Produce one exact copy of the records, no pictures.

** Given information follows **

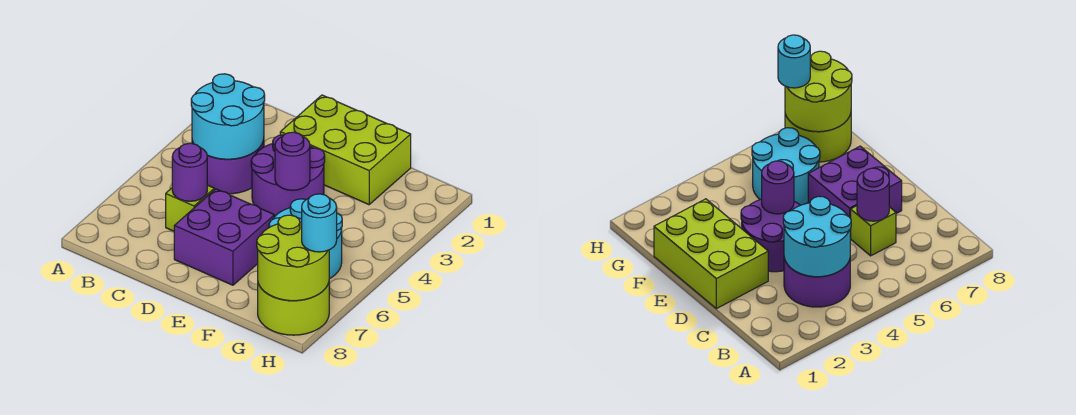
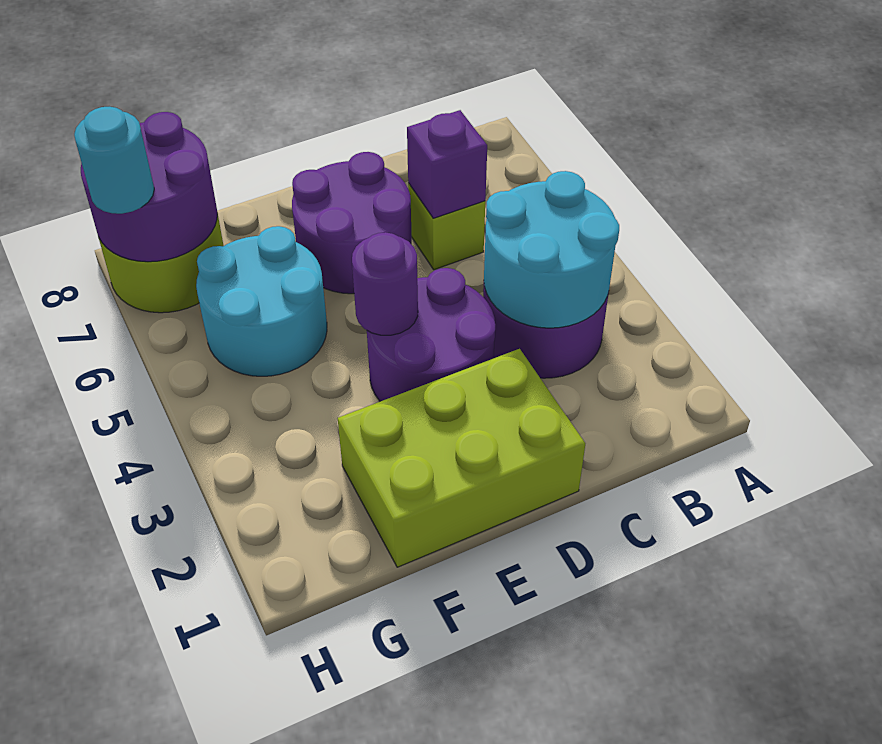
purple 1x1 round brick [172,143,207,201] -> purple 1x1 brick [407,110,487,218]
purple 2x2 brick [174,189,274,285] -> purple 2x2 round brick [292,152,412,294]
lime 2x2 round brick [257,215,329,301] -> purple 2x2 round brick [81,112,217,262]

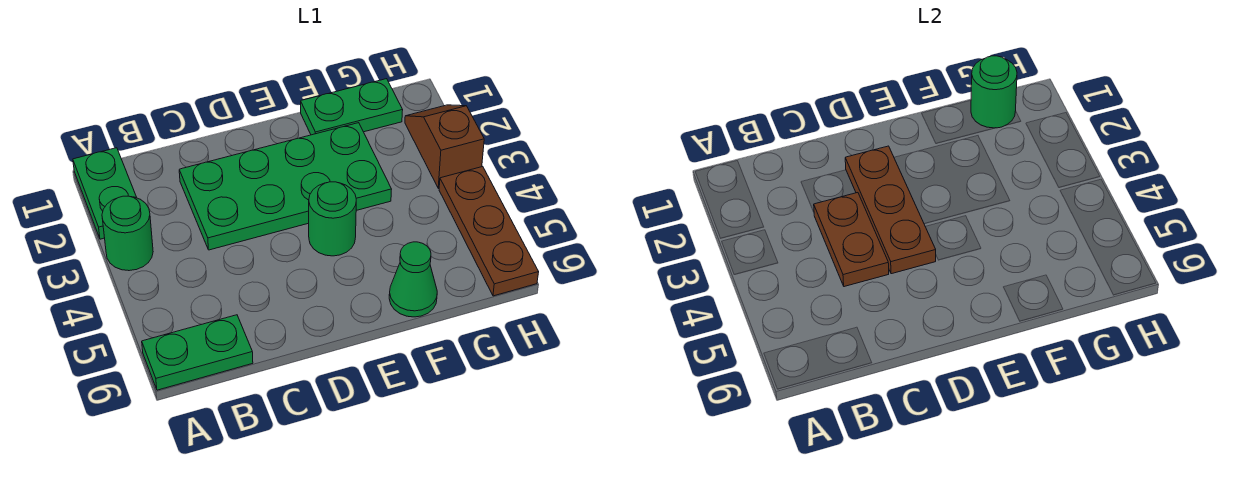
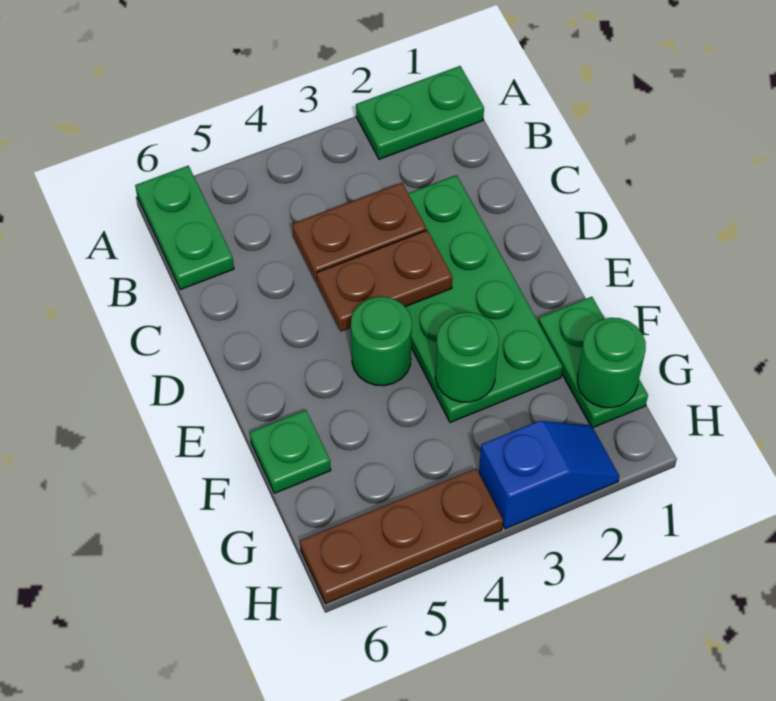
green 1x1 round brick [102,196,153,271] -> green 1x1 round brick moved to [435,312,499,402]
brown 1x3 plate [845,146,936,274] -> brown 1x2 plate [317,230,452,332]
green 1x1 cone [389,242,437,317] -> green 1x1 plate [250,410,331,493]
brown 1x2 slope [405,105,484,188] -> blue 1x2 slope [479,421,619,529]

** End of Given information **

▸ Your solution
purple 1x1 round brick [172,143,207,201] -> purple 1x1 brick [407,110,487,218]
purple 2x2 brick [174,189,274,285] -> purple 2x2 round brick [292,152,412,294]
lime 2x2 round brick [257,215,329,301] -> purple 2x2 round brick [81,112,217,262]

green 1x1 round brick [102,196,153,271] -> green 1x1 round brick moved to [435,312,499,402]
brown 1x3 plate [845,146,936,274] -> brown 1x2 plate [317,230,452,332]
green 1x1 cone [389,242,437,317] -> green 1x1 plate [250,410,331,493]
brown 1x2 slope [405,105,484,188] -> blue 1x2 slope [479,421,619,529]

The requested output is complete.